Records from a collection
▼

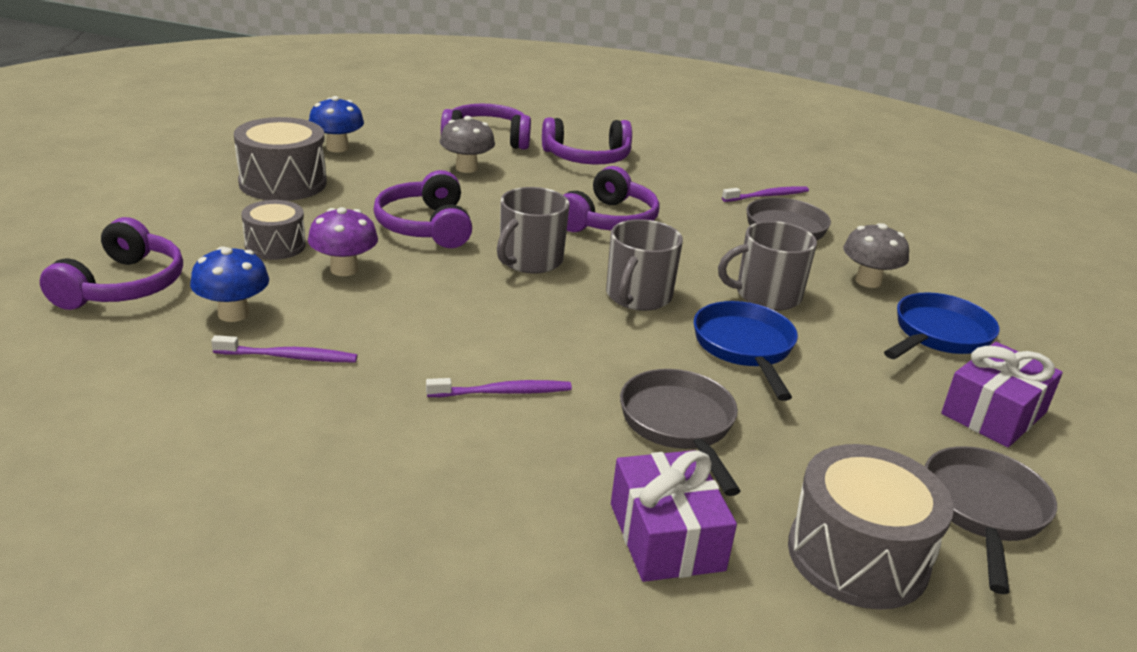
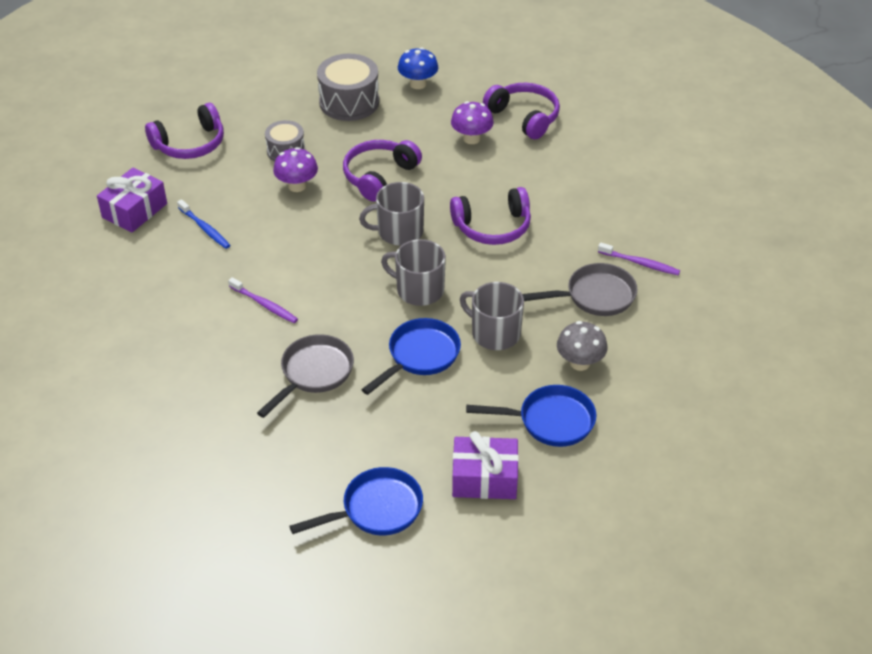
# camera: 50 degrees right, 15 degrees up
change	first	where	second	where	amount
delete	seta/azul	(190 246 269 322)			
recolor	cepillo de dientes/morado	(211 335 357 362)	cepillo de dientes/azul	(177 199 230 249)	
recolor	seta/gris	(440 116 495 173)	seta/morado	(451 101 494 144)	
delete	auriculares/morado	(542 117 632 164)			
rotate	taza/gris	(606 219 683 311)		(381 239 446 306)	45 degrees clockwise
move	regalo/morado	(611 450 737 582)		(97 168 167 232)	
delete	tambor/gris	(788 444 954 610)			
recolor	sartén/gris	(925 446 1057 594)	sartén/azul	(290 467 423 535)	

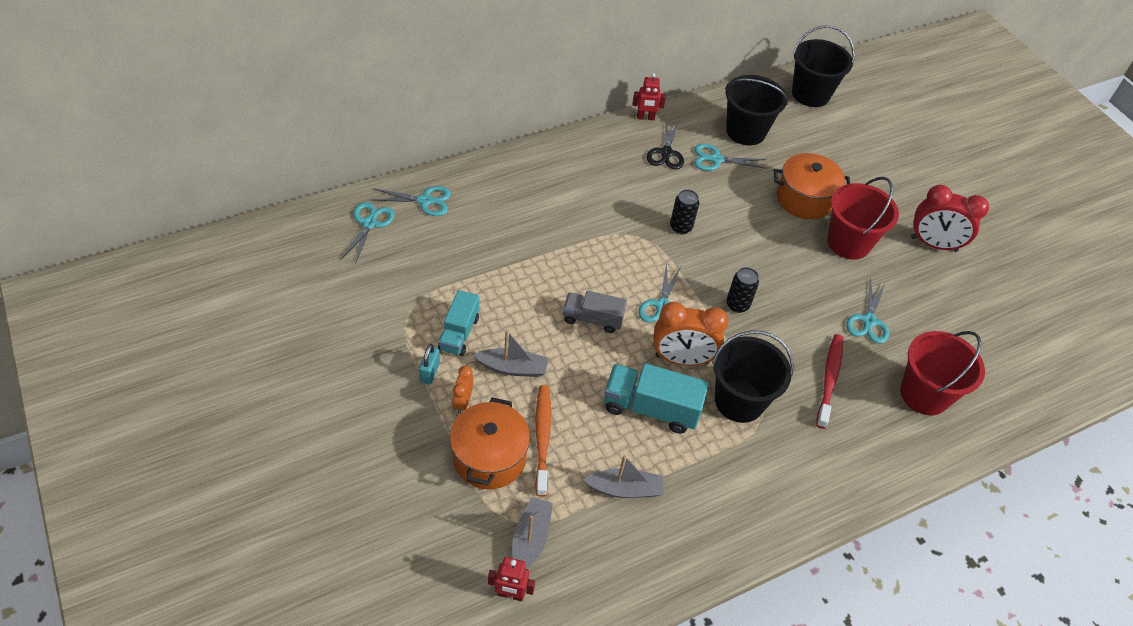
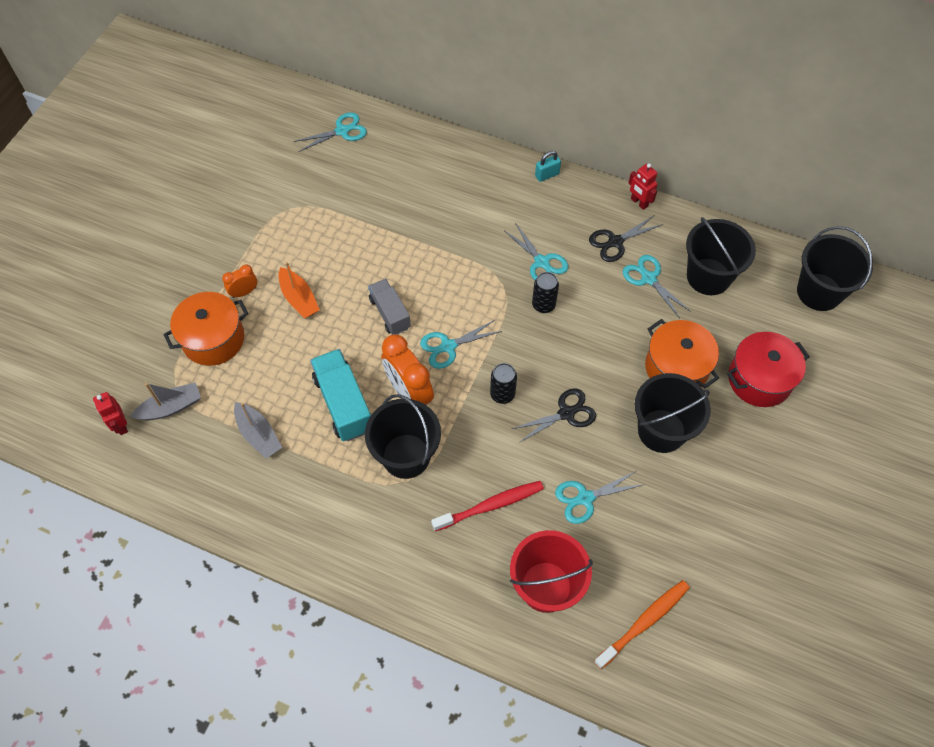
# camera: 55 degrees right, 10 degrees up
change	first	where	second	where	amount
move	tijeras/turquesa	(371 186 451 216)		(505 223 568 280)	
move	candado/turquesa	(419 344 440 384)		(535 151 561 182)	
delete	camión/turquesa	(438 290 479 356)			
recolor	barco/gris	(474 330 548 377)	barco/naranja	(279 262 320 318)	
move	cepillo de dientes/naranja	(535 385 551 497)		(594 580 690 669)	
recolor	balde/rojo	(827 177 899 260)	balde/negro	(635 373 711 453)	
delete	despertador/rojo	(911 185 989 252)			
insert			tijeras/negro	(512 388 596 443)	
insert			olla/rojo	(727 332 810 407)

▲

### AIM OF THE EXERCISE:
Repeat the entries above verbatim, but only from the line that has "246 269 322)" down to the line that has "444 954 610)", inclusive.

### EXERCISE SOLUTION:
delete	seta/azul	(190 246 269 322)			
recolor	cepillo de dientes/morado	(211 335 357 362)	cepillo de dientes/azul	(177 199 230 249)	
recolor	seta/gris	(440 116 495 173)	seta/morado	(451 101 494 144)	
delete	auriculares/morado	(542 117 632 164)			
rotate	taza/gris	(606 219 683 311)		(381 239 446 306)	45 degrees clockwise
move	regalo/morado	(611 450 737 582)		(97 168 167 232)	
delete	tambor/gris	(788 444 954 610)			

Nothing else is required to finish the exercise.